From the listing below, tally the lines that include "plate". Return only the total.
━━━ Information provided ━━━
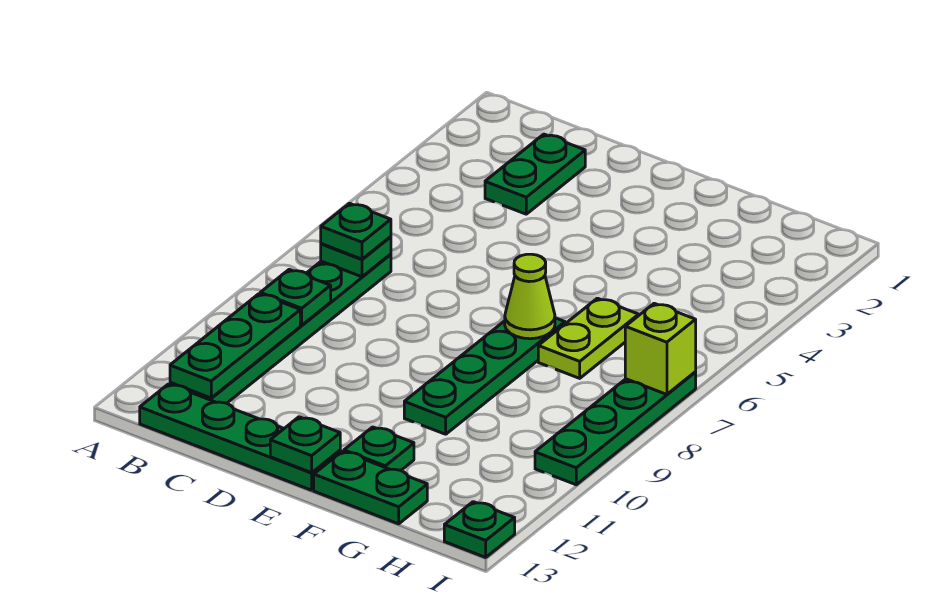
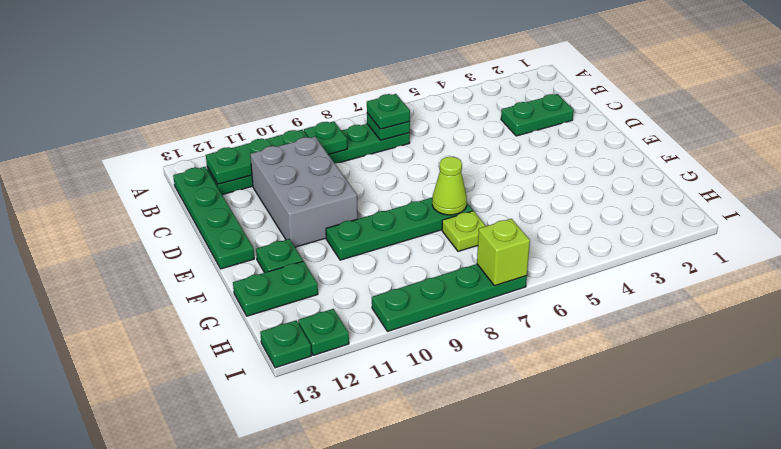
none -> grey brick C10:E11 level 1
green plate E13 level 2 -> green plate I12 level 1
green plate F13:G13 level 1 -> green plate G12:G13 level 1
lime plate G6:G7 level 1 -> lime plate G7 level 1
━━━
**Reply:** 3